§ **Structured diff data**:

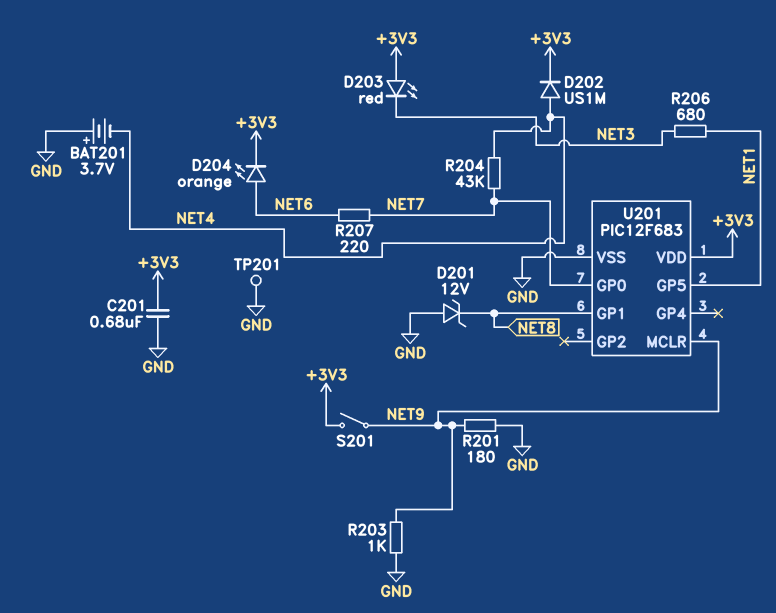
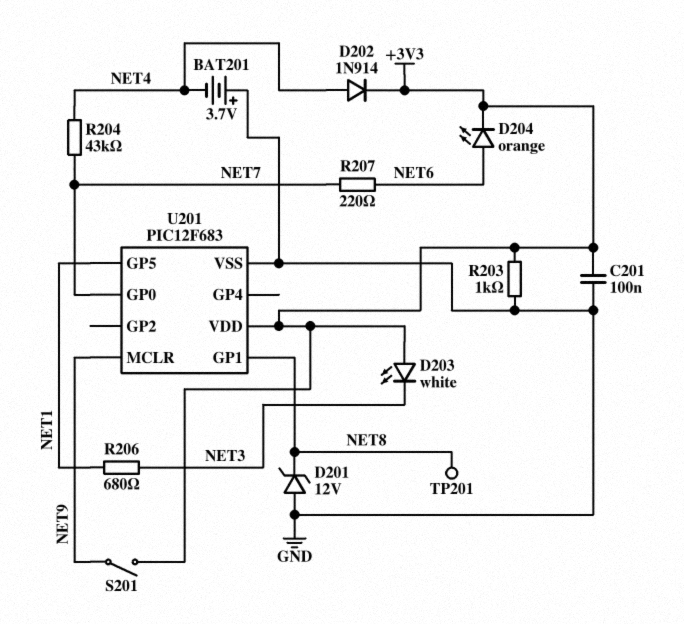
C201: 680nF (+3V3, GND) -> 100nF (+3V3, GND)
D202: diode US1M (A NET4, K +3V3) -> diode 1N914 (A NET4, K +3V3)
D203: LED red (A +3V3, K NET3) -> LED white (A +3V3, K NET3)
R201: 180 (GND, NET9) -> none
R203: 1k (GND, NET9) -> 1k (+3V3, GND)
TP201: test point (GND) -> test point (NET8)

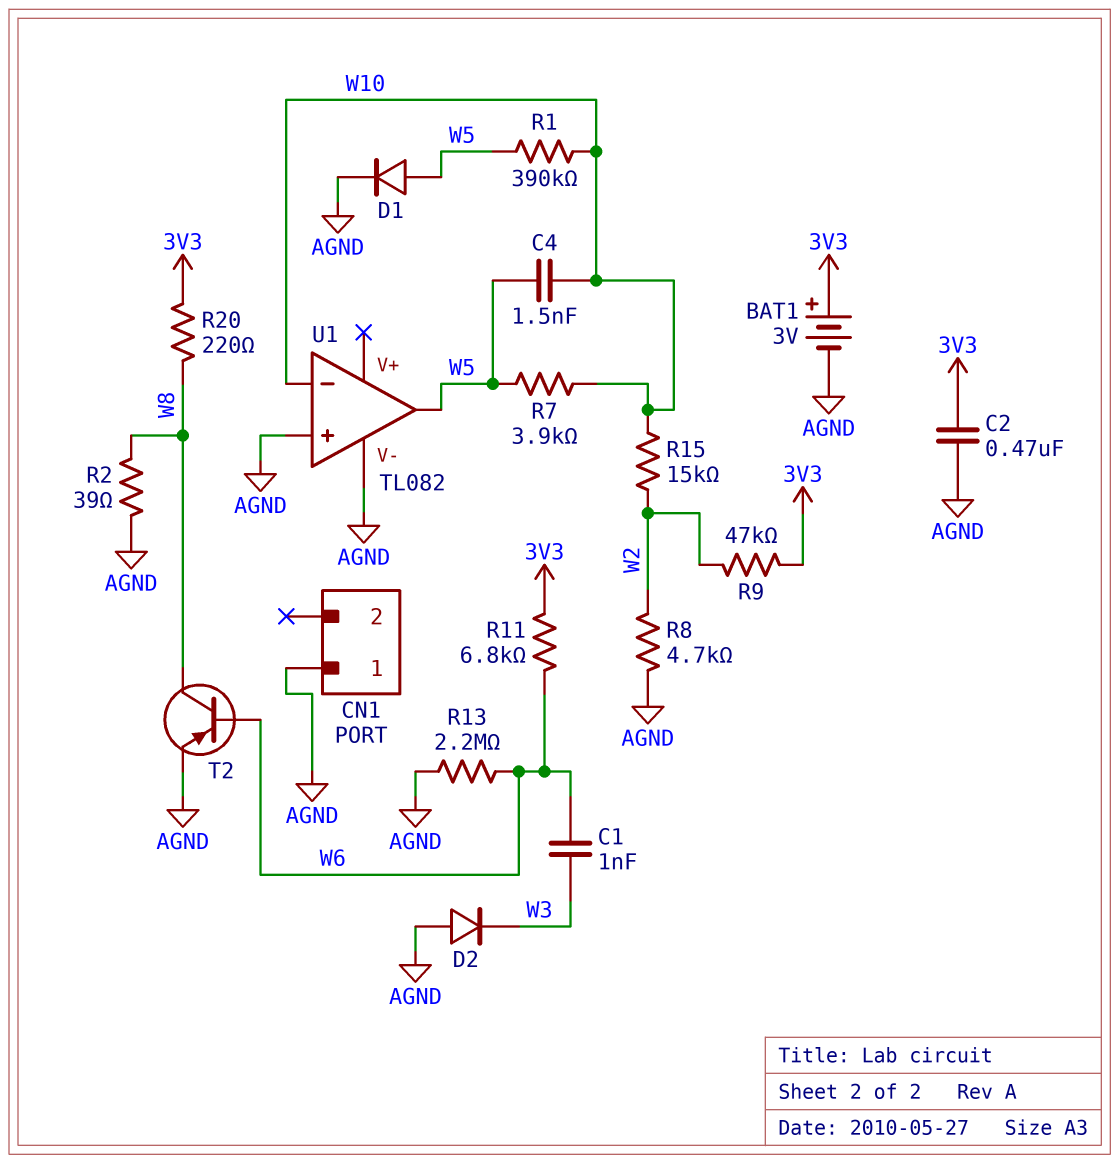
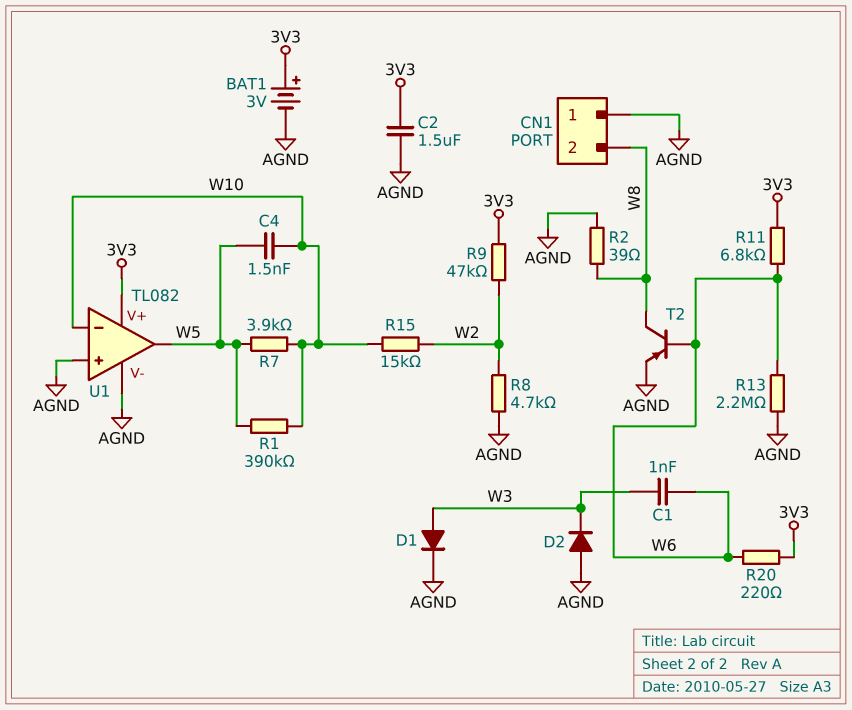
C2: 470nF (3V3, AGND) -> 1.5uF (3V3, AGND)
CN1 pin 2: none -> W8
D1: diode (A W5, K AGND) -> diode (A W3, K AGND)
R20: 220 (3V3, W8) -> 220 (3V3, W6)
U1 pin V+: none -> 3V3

§ **TASK OBJECTIVE**: Word for word, repeat all the data, but not its images.

§ **RESULT FOR THIS TASK**:
C201: 680nF (+3V3, GND) -> 100nF (+3V3, GND)
D202: diode US1M (A NET4, K +3V3) -> diode 1N914 (A NET4, K +3V3)
D203: LED red (A +3V3, K NET3) -> LED white (A +3V3, K NET3)
R201: 180 (GND, NET9) -> none
R203: 1k (GND, NET9) -> 1k (+3V3, GND)
TP201: test point (GND) -> test point (NET8)

C2: 470nF (3V3, AGND) -> 1.5uF (3V3, AGND)
CN1 pin 2: none -> W8
D1: diode (A W5, K AGND) -> diode (A W3, K AGND)
R20: 220 (3V3, W8) -> 220 (3V3, W6)
U1 pin V+: none -> 3V3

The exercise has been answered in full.